* Dataset records:

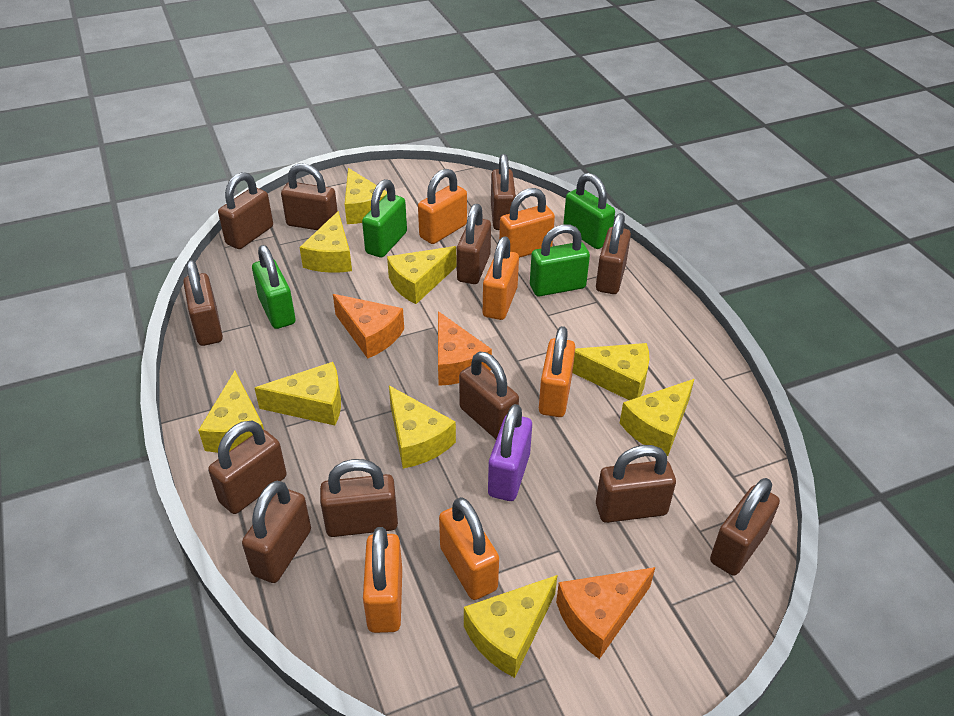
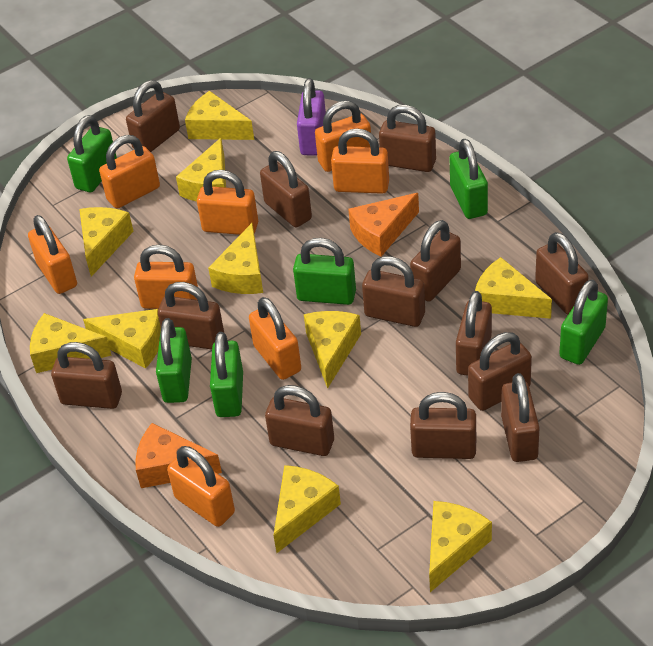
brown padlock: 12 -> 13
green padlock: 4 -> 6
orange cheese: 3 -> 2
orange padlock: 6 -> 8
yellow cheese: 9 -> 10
--
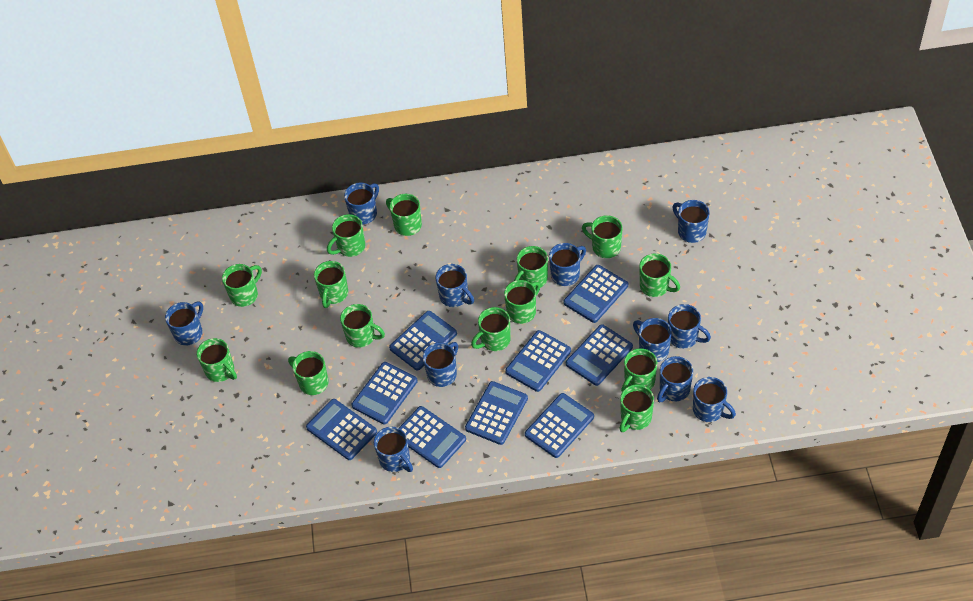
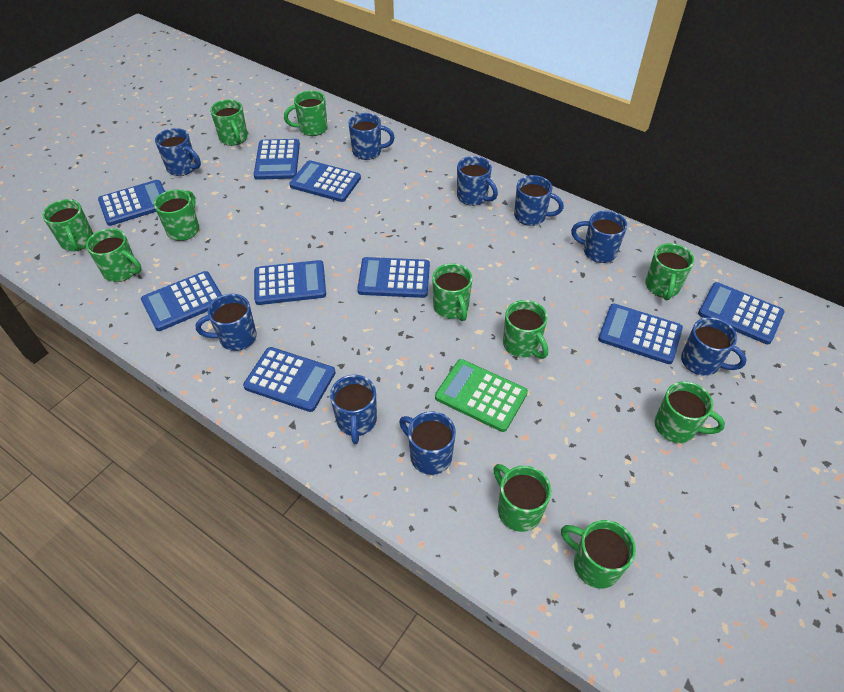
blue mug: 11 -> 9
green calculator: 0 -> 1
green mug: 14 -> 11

* Task to complete:
A word-for-word copy of the lines above from the one with "brown padlock: 12 -> 13" through the one with "yellow cheese: 9 -> 10", inclusive, is the only output wanted.

* The answer:
brown padlock: 12 -> 13
green padlock: 4 -> 6
orange cheese: 3 -> 2
orange padlock: 6 -> 8
yellow cheese: 9 -> 10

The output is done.